> WHAT YOU ARE ASKED TO DO:
Among the records that follow, set down only the lines from the one containing "yellow brick D5:D8" to the one containing "yellow brick G9", both included, exactly.

> EXERCISE INPUT:
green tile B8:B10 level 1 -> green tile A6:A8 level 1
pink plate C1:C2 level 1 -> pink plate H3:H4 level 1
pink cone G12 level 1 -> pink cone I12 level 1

---

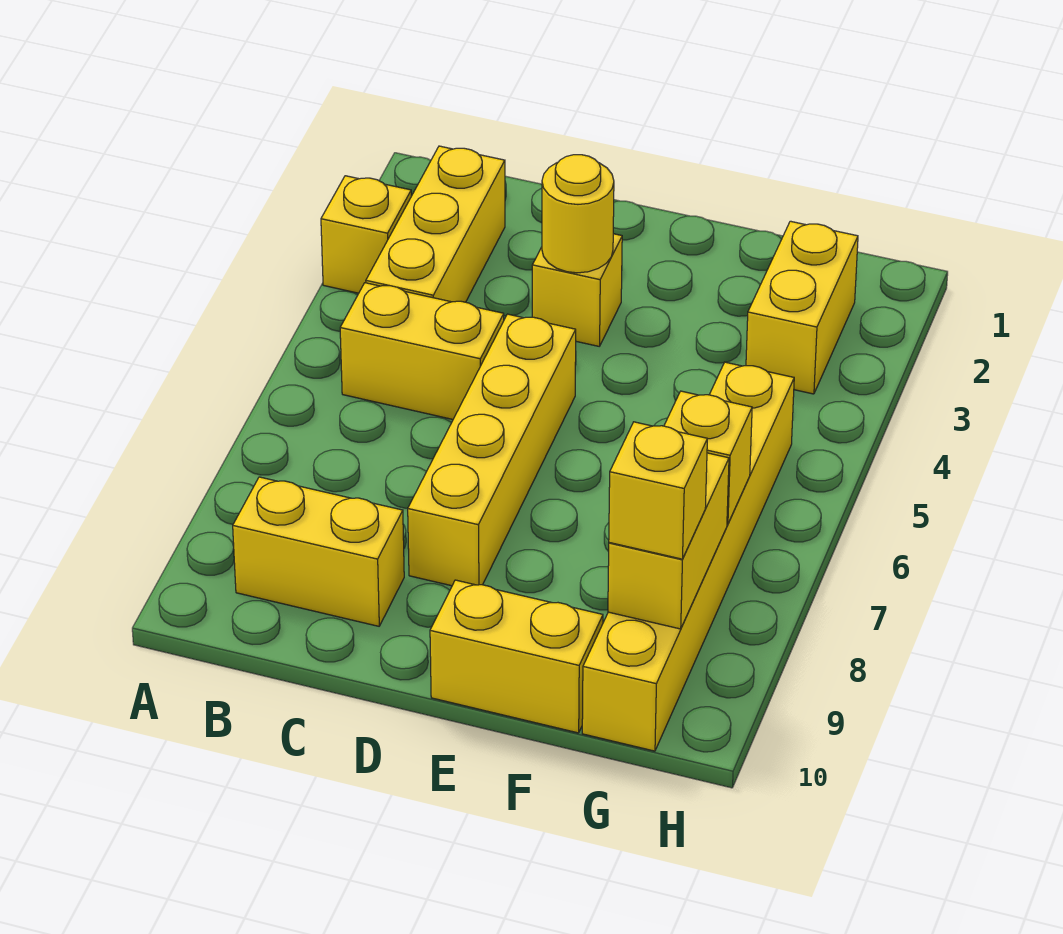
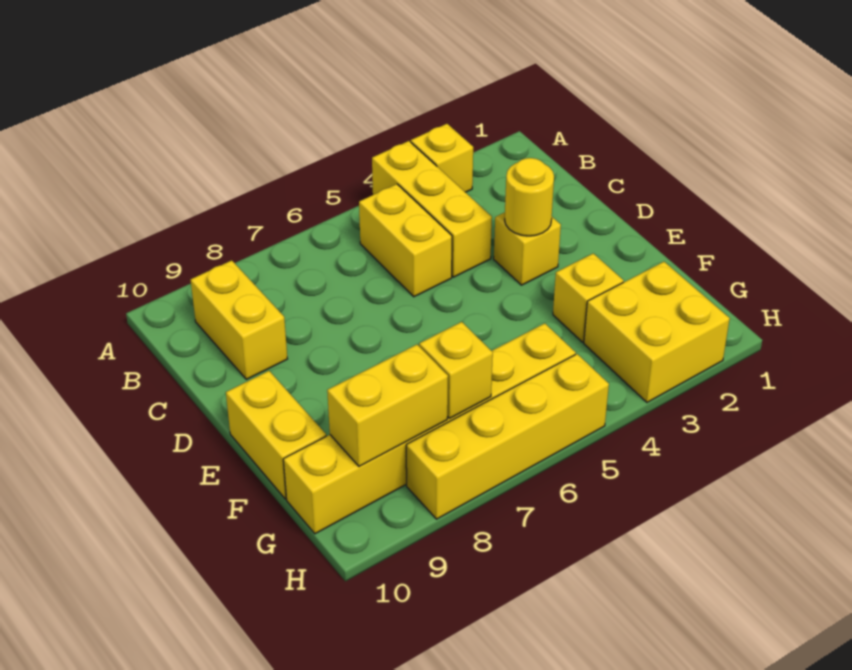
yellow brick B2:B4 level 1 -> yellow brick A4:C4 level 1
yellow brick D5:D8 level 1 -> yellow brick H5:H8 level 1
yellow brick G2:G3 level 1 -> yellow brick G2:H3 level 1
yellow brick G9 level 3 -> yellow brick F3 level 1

> TASK OUTPUT:
yellow brick D5:D8 level 1 -> yellow brick H5:H8 level 1
yellow brick G2:G3 level 1 -> yellow brick G2:H3 level 1
yellow brick G9 level 3 -> yellow brick F3 level 1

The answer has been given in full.